Two-dimensional motion records →
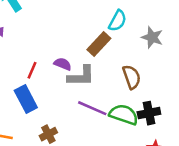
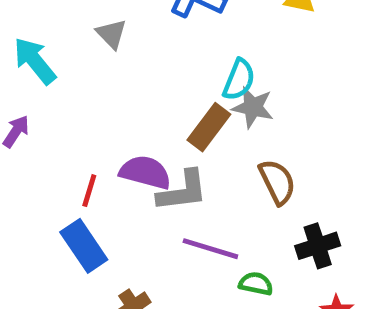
gray star: (152, 37) -> (253, 107), moved
purple semicircle: (63, 64) -> (145, 172), size x1.5
green semicircle: (124, 115) -> (256, 284), moved, size x0.6

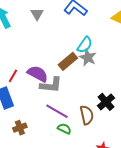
brown semicircle: (277, 182) -> (87, 115), moved
black cross: (318, 246) -> (106, 102), moved, turned -36
green semicircle: (256, 284) -> (64, 129), moved

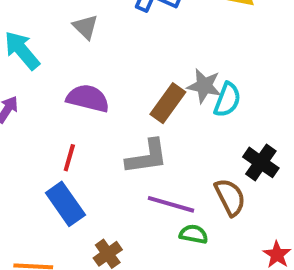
cyan semicircle: (85, 45) -> (227, 100), moved
purple semicircle: (38, 74) -> (88, 98), moved

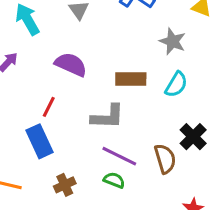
gray star: (204, 86) -> (172, 41), moved
brown rectangle: (168, 103) -> (131, 79), turned 44
green semicircle: (194, 234) -> (114, 180), moved

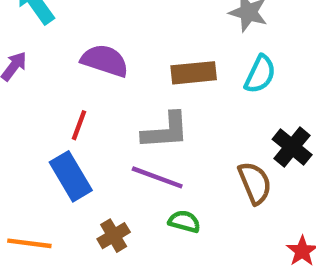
purple line: (119, 156) -> (157, 177), moved

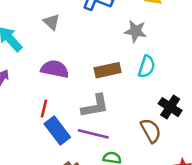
blue rectangle: (71, 176) -> (57, 131), moved

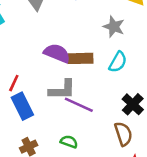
purple semicircle: (55, 69) -> (57, 53), moved
brown semicircle: (151, 131) -> (123, 134), moved
purple line: (93, 134) -> (79, 105), moved

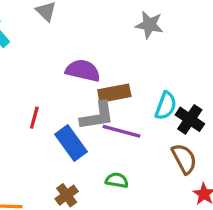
brown rectangle: (80, 58) -> (114, 93), moved
cyan semicircle: (118, 62) -> (166, 106), moved
blue rectangle: (22, 106) -> (71, 143), moved

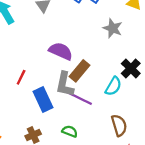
brown rectangle: (114, 93) -> (79, 71), turned -50
gray L-shape: (97, 116) -> (65, 84), turned 100
black cross: (190, 119) -> (131, 68), moved

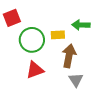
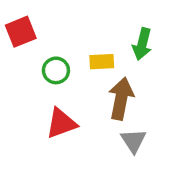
green arrow: (81, 25) -> (142, 44), turned -78
green circle: (32, 40) -> (56, 70), size x0.6

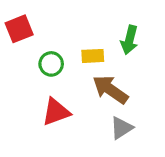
brown arrow: (121, 99) -> (110, 89), turned -66
gray triangle: (133, 141) -> (121, 128), turned 30

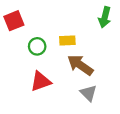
green arrow: (129, 40) -> (105, 17), moved
gray triangle: (121, 128) -> (88, 93), turned -42

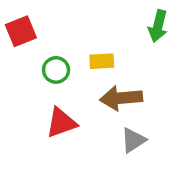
brown arrow: (80, 65) -> (121, 98), turned -40
gray triangle: (88, 93) -> (133, 140), turned 42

Task directions → Answer with nothing but the count of lines in the entries that hold the word "green".

Reply to the task → 6